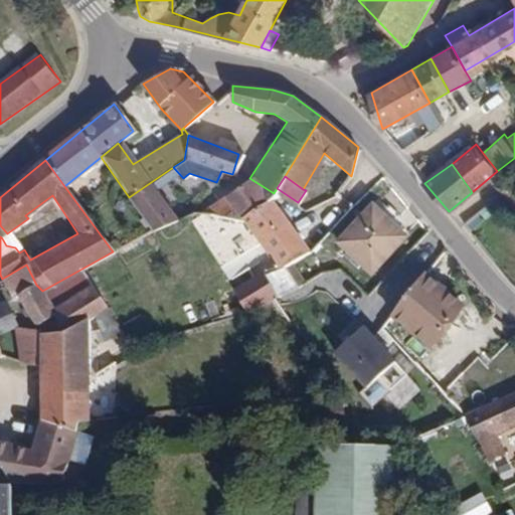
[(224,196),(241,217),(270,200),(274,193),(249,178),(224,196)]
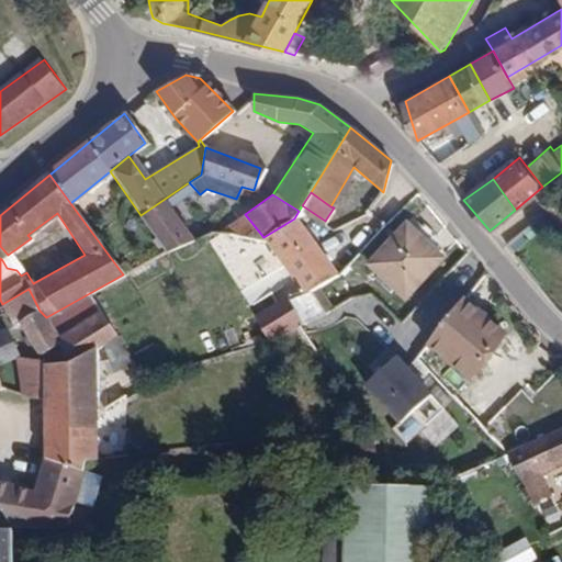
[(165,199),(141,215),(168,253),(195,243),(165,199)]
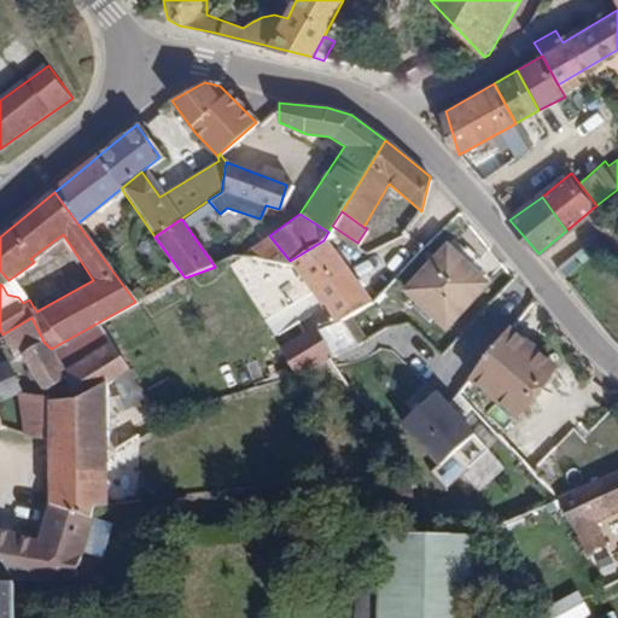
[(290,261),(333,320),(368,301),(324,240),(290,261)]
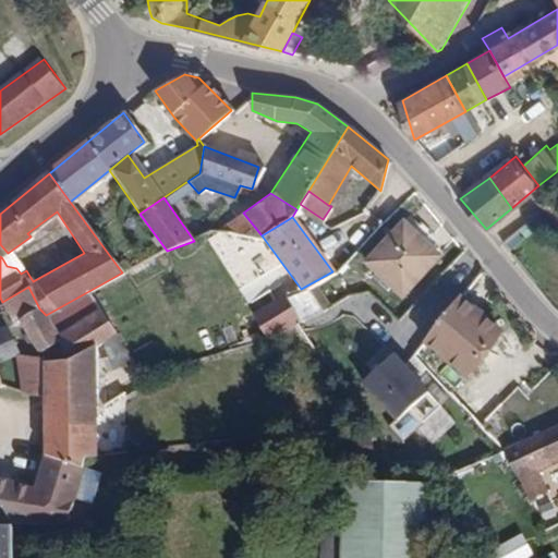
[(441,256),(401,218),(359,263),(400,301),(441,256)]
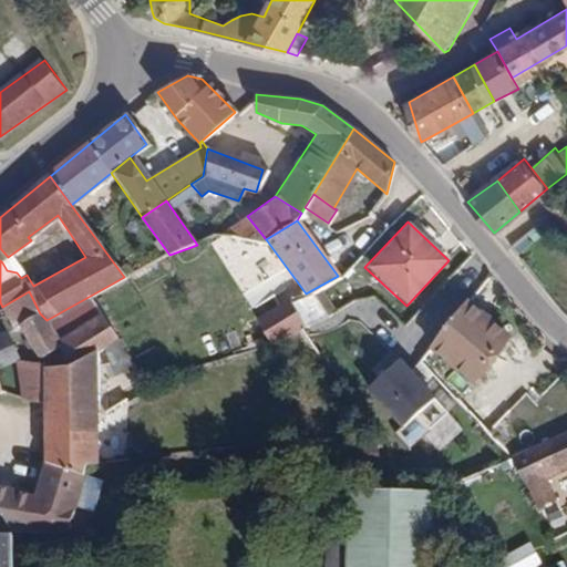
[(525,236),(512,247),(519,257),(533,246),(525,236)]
··········
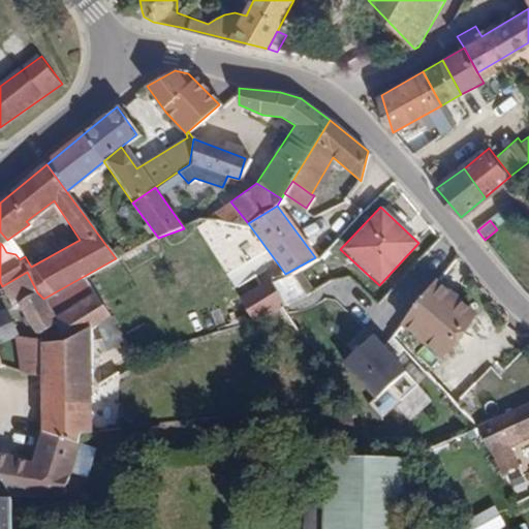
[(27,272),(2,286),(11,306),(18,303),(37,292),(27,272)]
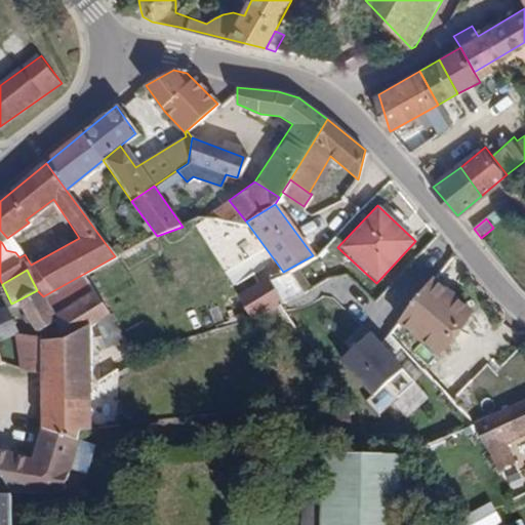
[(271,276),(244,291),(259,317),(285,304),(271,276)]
··········
The stretch to restate runs from the line above containing "[(224,196),(241,217),(270,200),(274,193),(249,178),(224,196)]" through the line containing "[(525,236),(512,247),(519,257),(533,246),(525,236)]". Copy it word for word, ends included, without pictures.

[(224,196),(241,217),(270,200),(274,193),(249,178),(224,196)]
[(165,199),(141,215),(168,253),(195,243),(165,199)]
[(290,261),(333,320),(368,301),(324,240),(290,261)]
[(441,256),(401,218),(359,263),(400,301),(441,256)]
[(525,236),(512,247),(519,257),(533,246),(525,236)]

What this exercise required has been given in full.